# What the task asks:
Please take the lines from the one holding "red circle: moved 31 px right" through the one holding "green semicircle: moved 6 px left, 3 px up" in the data below and copy them exactly.

Synthetic shape transformation data

....

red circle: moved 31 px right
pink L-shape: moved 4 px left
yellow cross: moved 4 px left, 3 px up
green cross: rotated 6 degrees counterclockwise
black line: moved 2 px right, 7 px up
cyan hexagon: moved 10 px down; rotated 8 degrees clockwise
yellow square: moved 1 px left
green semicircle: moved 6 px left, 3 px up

....

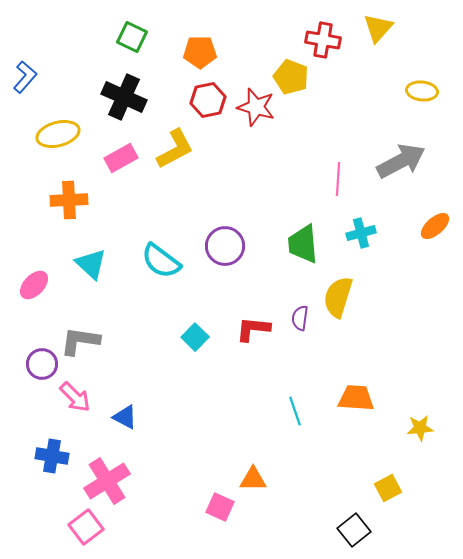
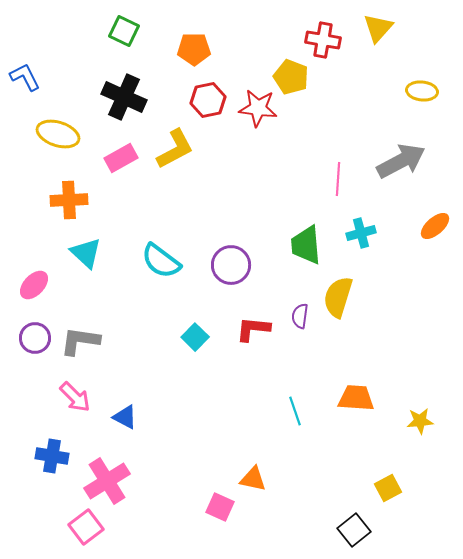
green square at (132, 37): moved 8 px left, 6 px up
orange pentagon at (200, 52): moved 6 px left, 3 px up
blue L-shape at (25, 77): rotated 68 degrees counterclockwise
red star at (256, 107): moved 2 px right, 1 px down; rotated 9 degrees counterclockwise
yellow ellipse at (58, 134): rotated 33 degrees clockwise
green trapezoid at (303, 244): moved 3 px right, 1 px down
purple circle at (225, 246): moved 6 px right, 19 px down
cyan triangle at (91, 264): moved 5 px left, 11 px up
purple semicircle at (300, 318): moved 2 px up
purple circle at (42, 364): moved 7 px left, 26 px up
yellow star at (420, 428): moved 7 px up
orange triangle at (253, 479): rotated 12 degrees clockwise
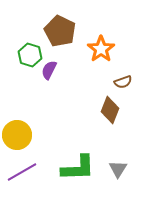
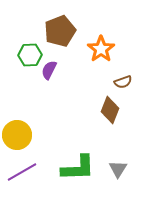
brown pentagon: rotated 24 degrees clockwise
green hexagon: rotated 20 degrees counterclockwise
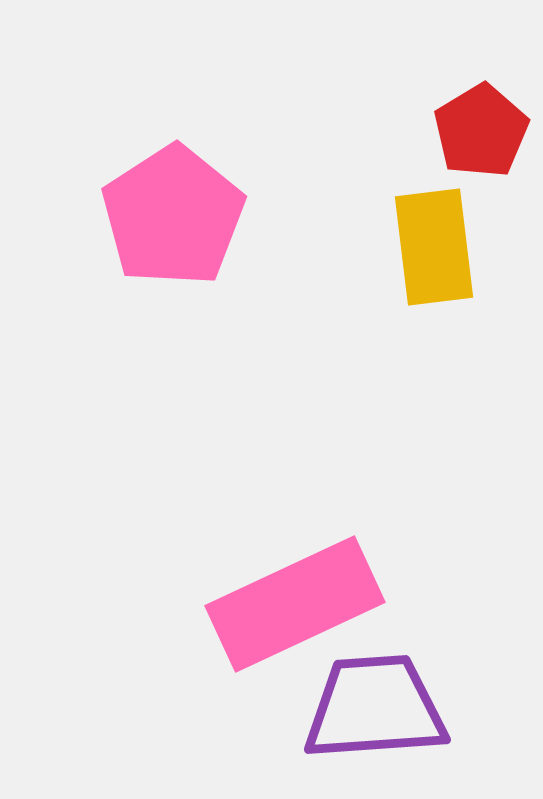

....

# Response to this exercise:
red circle: moved 31 px right
pink L-shape: moved 4 px left
yellow cross: moved 4 px left, 3 px up
green cross: rotated 6 degrees counterclockwise
black line: moved 2 px right, 7 px up
cyan hexagon: moved 10 px down; rotated 8 degrees clockwise
yellow square: moved 1 px left
green semicircle: moved 6 px left, 3 px up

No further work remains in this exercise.